## Action item:
An exact repetition of every entry, with no images, is the required answer.

## The records:
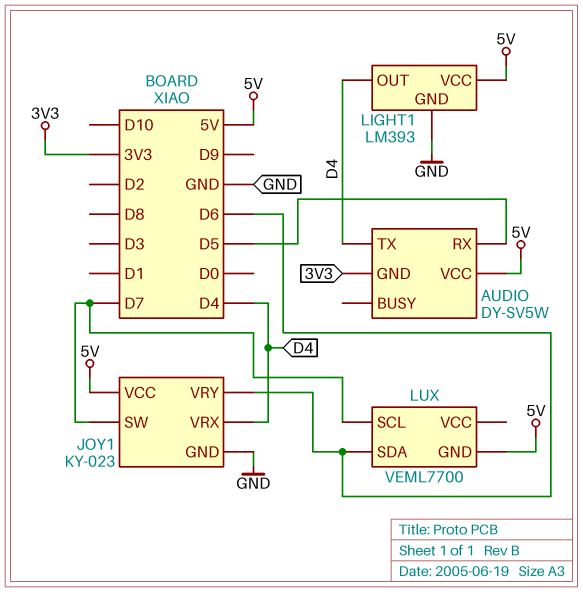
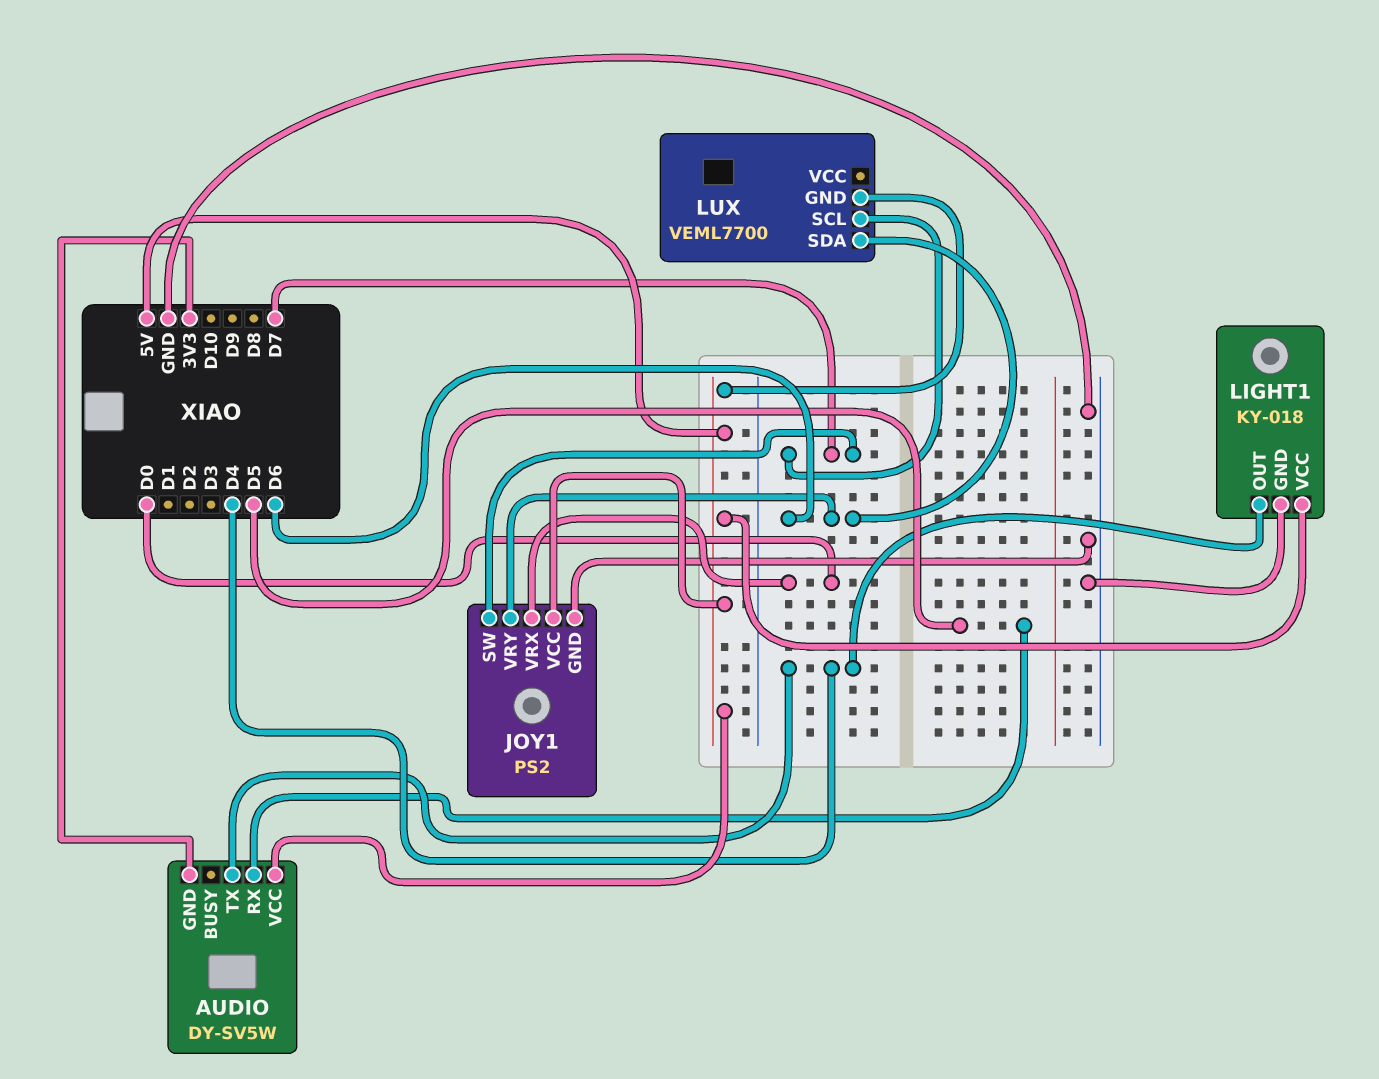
JOY1: KY-023 -> PS2
JOY1 pin VRX: D4 -> D0
LIGHT1: LM393 -> KY-018

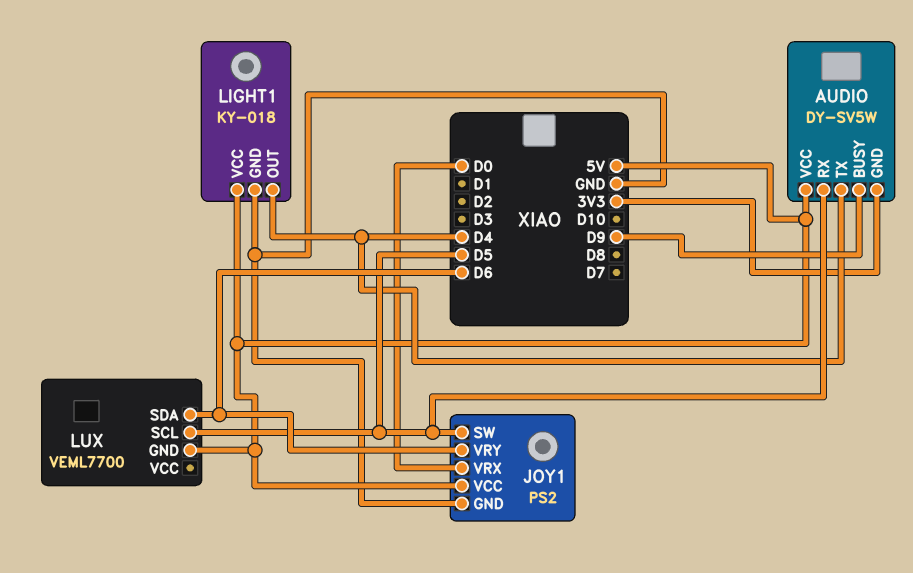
AUDIO pin BUSY: none -> D9
JOY1 pin SW: D7 -> D5
LUX pin SCL: D7 -> D5

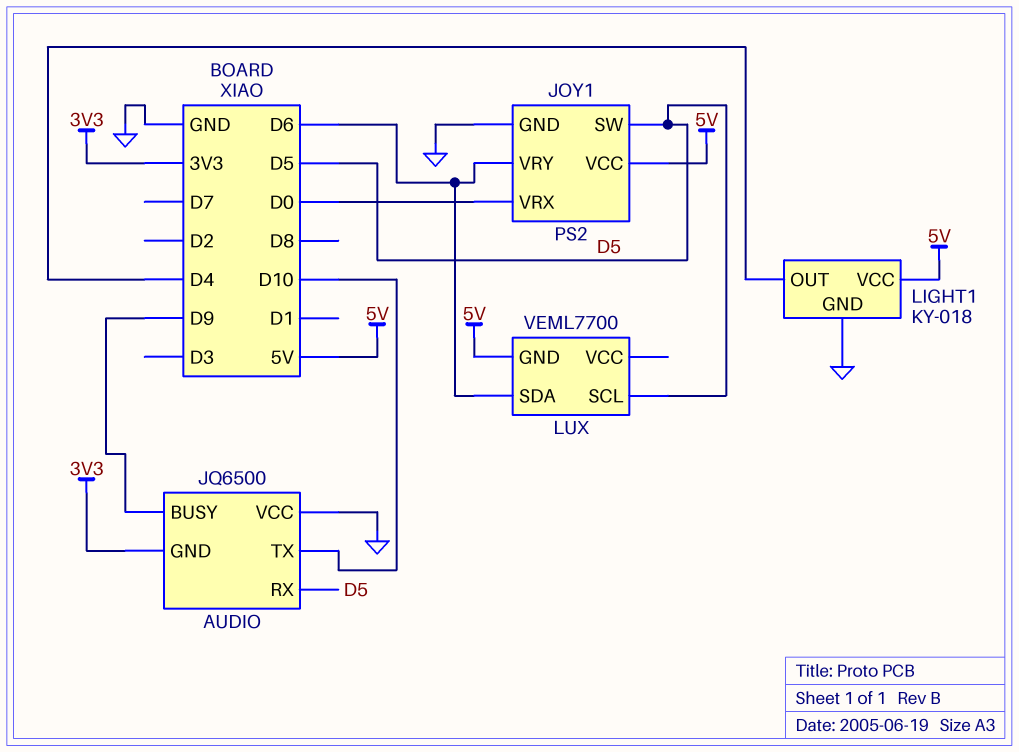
AUDIO: DY-SV5W -> JQ6500
AUDIO pin TX: D4 -> D10
AUDIO pin VCC: 5V -> GND

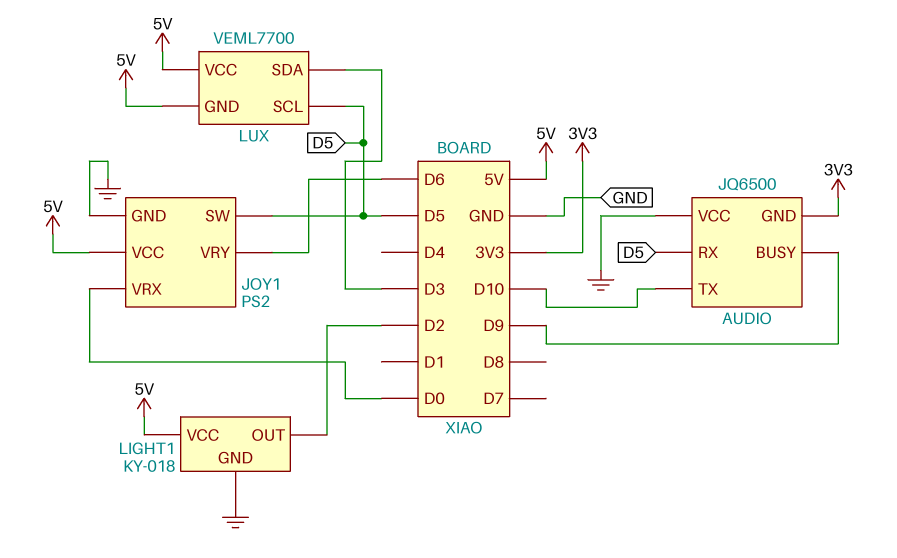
LIGHT1 pin OUT: D4 -> D2
LUX pin SDA: D6 -> D3
LUX pin VCC: none -> 5V

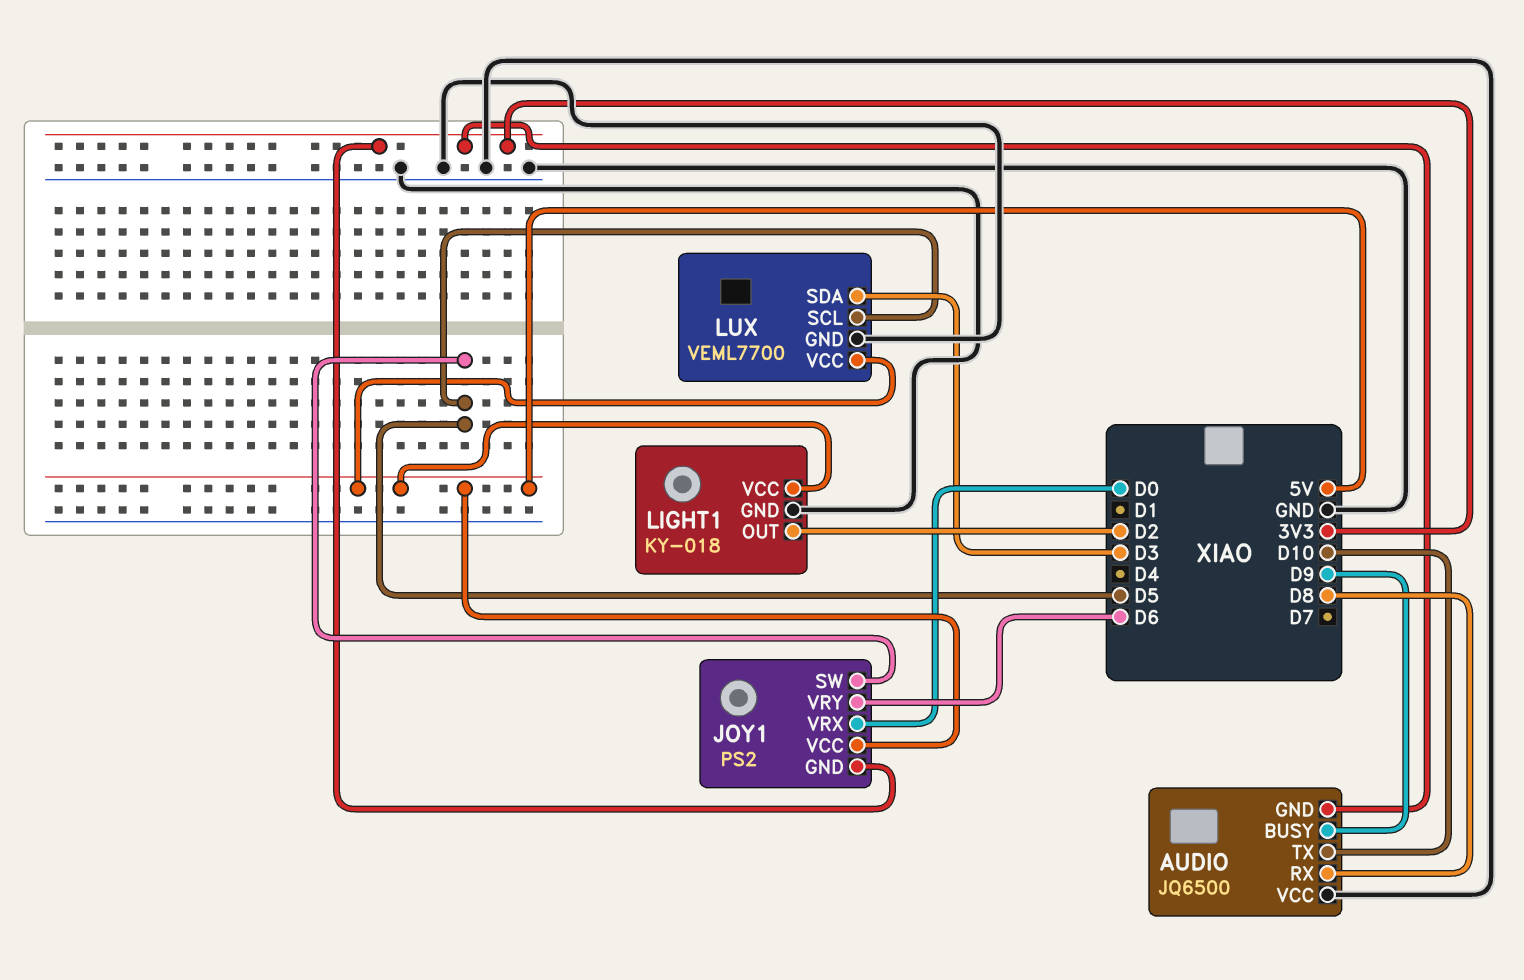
AUDIO pin RX: D5 -> D8
JOY1 pin GND: GND -> 3V3
LUX pin GND: 5V -> GND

## Finished task:
JOY1: KY-023 -> PS2
JOY1 pin VRX: D4 -> D0
LIGHT1: LM393 -> KY-018

AUDIO pin BUSY: none -> D9
JOY1 pin SW: D7 -> D5
LUX pin SCL: D7 -> D5

AUDIO: DY-SV5W -> JQ6500
AUDIO pin TX: D4 -> D10
AUDIO pin VCC: 5V -> GND

LIGHT1 pin OUT: D4 -> D2
LUX pin SDA: D6 -> D3
LUX pin VCC: none -> 5V

AUDIO pin RX: D5 -> D8
JOY1 pin GND: GND -> 3V3
LUX pin GND: 5V -> GND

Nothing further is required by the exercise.